Material provided Block Start

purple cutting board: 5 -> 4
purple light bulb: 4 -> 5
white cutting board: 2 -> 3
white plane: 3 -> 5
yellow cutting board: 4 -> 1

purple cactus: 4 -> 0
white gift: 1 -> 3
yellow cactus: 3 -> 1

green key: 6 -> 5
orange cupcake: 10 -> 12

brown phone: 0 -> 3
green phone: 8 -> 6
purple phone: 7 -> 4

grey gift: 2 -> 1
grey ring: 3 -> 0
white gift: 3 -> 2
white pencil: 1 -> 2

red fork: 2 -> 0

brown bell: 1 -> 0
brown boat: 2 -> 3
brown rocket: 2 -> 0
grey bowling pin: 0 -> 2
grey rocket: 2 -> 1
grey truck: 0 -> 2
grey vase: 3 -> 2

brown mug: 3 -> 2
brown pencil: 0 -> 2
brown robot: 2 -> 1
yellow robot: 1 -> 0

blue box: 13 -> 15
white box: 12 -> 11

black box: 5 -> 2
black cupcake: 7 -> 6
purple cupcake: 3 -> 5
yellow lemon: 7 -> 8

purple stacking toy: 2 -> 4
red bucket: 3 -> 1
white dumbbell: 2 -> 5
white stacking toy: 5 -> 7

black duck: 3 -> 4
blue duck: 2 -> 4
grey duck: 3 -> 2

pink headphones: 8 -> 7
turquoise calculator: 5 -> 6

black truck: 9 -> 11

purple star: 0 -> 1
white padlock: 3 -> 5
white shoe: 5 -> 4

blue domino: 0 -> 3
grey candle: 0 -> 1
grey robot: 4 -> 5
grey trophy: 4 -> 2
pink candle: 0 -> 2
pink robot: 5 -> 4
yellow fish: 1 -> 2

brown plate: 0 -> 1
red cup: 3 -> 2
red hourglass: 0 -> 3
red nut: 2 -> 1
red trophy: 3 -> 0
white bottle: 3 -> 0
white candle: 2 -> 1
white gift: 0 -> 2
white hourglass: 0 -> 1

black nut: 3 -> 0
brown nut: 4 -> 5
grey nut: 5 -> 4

Material provided Block End

Please print the data above exactly as it appears.

purple cutting board: 5 -> 4
purple light bulb: 4 -> 5
white cutting board: 2 -> 3
white plane: 3 -> 5
yellow cutting board: 4 -> 1

purple cactus: 4 -> 0
white gift: 1 -> 3
yellow cactus: 3 -> 1

green key: 6 -> 5
orange cupcake: 10 -> 12

brown phone: 0 -> 3
green phone: 8 -> 6
purple phone: 7 -> 4

grey gift: 2 -> 1
grey ring: 3 -> 0
white gift: 3 -> 2
white pencil: 1 -> 2

red fork: 2 -> 0

brown bell: 1 -> 0
brown boat: 2 -> 3
brown rocket: 2 -> 0
grey bowling pin: 0 -> 2
grey rocket: 2 -> 1
grey truck: 0 -> 2
grey vase: 3 -> 2

brown mug: 3 -> 2
brown pencil: 0 -> 2
brown robot: 2 -> 1
yellow robot: 1 -> 0

blue box: 13 -> 15
white box: 12 -> 11

black box: 5 -> 2
black cupcake: 7 -> 6
purple cupcake: 3 -> 5
yellow lemon: 7 -> 8

purple stacking toy: 2 -> 4
red bucket: 3 -> 1
white dumbbell: 2 -> 5
white stacking toy: 5 -> 7

black duck: 3 -> 4
blue duck: 2 -> 4
grey duck: 3 -> 2

pink headphones: 8 -> 7
turquoise calculator: 5 -> 6

black truck: 9 -> 11

purple star: 0 -> 1
white padlock: 3 -> 5
white shoe: 5 -> 4

blue domino: 0 -> 3
grey candle: 0 -> 1
grey robot: 4 -> 5
grey trophy: 4 -> 2
pink candle: 0 -> 2
pink robot: 5 -> 4
yellow fish: 1 -> 2

brown plate: 0 -> 1
red cup: 3 -> 2
red hourglass: 0 -> 3
red nut: 2 -> 1
red trophy: 3 -> 0
white bottle: 3 -> 0
white candle: 2 -> 1
white gift: 0 -> 2
white hourglass: 0 -> 1

black nut: 3 -> 0
brown nut: 4 -> 5
grey nut: 5 -> 4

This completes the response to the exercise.